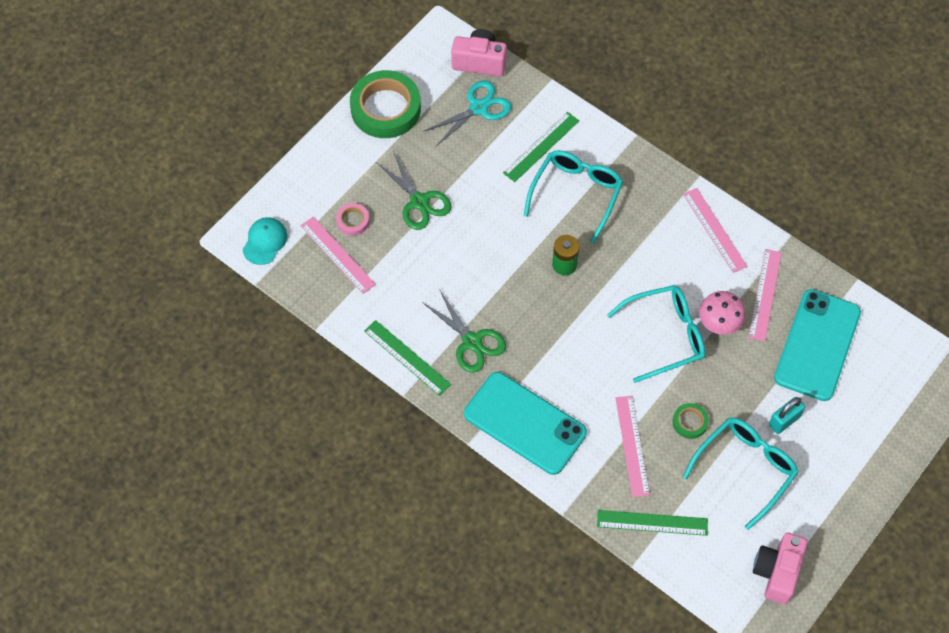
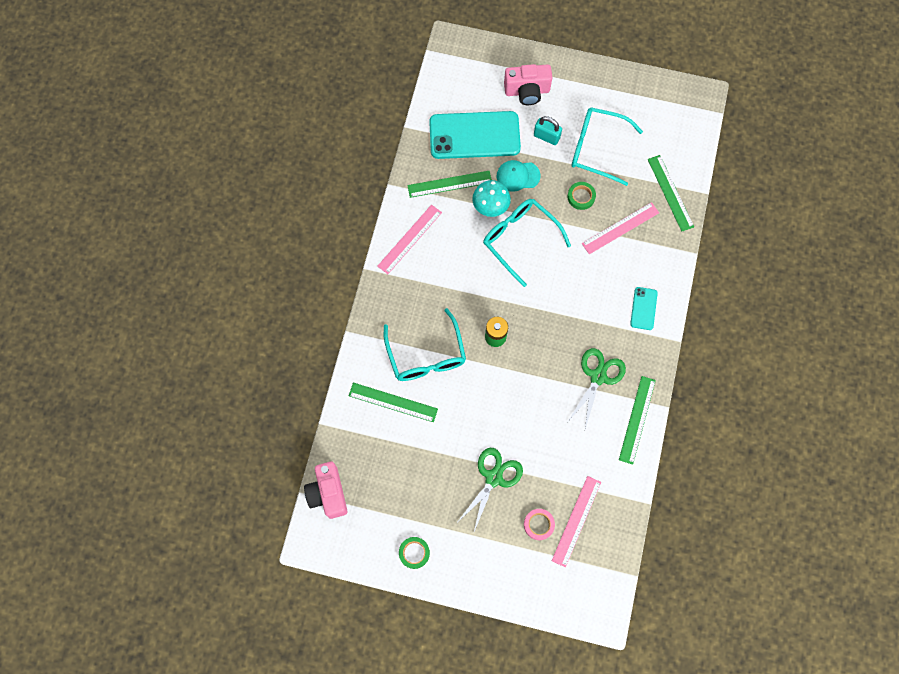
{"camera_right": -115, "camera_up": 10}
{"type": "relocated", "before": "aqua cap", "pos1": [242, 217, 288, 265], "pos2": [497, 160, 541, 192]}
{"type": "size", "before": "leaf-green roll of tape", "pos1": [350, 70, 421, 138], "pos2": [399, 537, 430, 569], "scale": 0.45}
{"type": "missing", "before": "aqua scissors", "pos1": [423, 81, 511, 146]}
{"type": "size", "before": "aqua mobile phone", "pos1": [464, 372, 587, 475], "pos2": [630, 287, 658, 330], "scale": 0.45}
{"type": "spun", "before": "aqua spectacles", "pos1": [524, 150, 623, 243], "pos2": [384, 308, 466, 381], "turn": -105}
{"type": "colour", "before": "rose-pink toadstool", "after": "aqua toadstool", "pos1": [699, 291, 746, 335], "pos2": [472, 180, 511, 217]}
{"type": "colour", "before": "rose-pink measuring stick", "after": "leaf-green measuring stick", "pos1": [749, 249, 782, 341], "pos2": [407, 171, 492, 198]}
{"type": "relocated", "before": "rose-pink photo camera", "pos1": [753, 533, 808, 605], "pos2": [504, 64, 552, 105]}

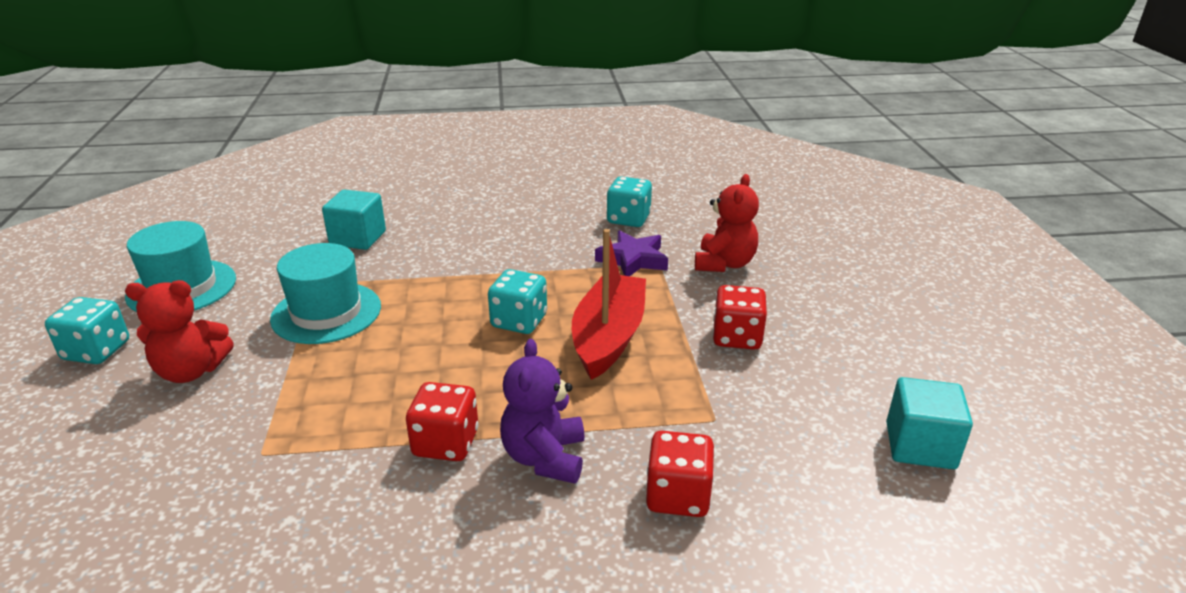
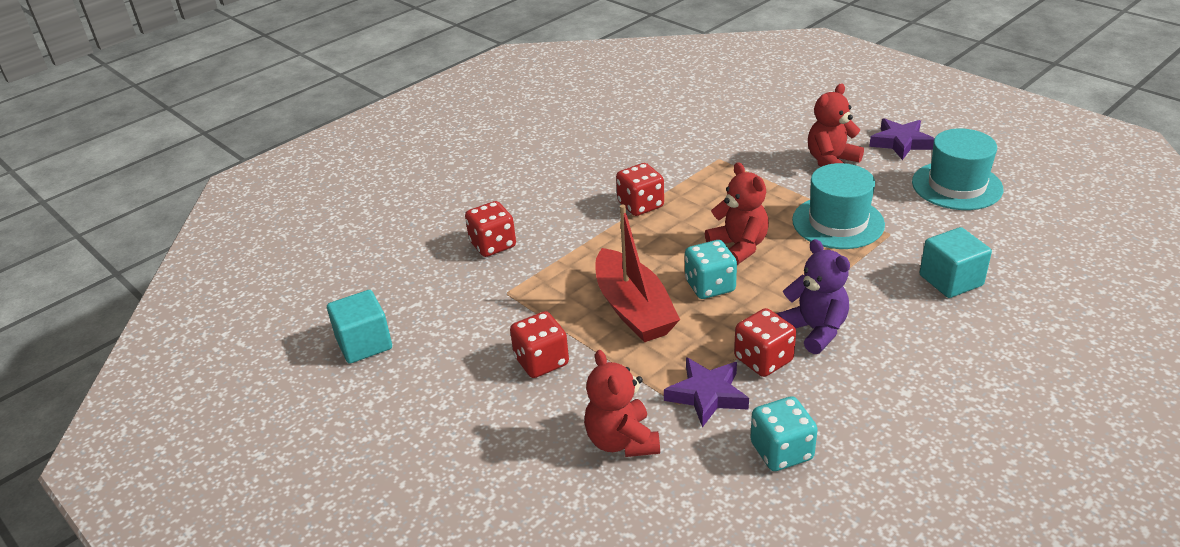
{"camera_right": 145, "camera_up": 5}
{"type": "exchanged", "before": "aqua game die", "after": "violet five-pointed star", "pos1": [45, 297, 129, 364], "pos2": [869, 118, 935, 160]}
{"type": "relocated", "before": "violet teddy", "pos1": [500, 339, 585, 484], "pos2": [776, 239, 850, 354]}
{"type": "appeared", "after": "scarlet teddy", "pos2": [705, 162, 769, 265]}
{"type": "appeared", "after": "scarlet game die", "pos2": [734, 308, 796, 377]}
────
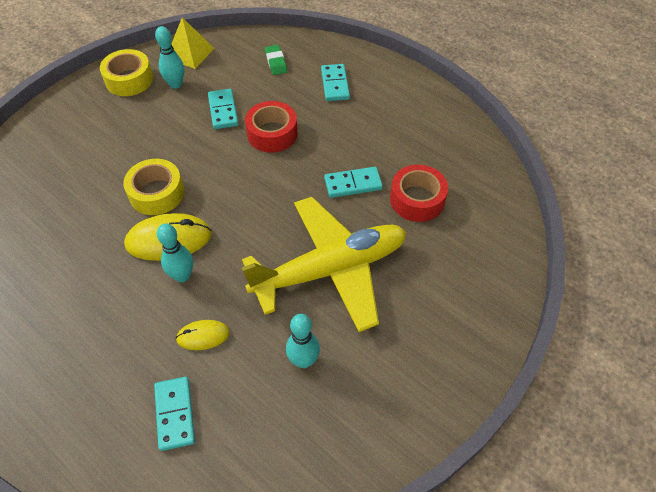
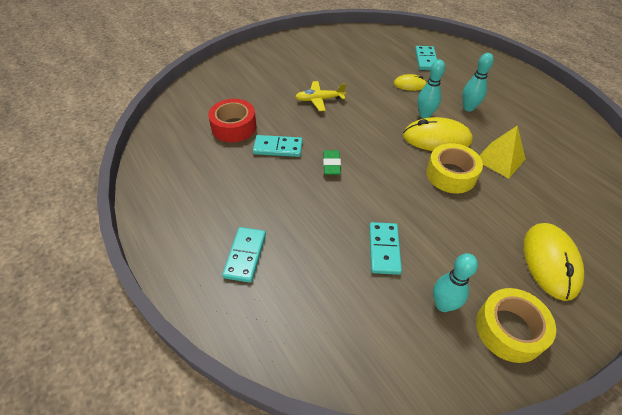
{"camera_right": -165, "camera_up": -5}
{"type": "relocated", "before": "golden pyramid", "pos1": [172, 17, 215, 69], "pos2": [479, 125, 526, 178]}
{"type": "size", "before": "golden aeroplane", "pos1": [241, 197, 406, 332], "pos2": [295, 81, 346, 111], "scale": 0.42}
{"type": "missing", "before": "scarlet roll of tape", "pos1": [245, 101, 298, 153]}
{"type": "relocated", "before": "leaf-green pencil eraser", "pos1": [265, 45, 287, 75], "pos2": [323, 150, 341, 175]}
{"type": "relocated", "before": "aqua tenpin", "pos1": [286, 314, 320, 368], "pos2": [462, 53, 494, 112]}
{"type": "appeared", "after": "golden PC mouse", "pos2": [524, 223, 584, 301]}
────
**Exercise instructions:** Reproduce every line above that contains the string "colour".

**Problem solution:**
{"type": "colour", "before": "rose-pink toadstool", "after": "aqua toadstool", "pos1": [699, 291, 746, 335], "pos2": [472, 180, 511, 217]}
{"type": "colour", "before": "rose-pink measuring stick", "after": "leaf-green measuring stick", "pos1": [749, 249, 782, 341], "pos2": [407, 171, 492, 198]}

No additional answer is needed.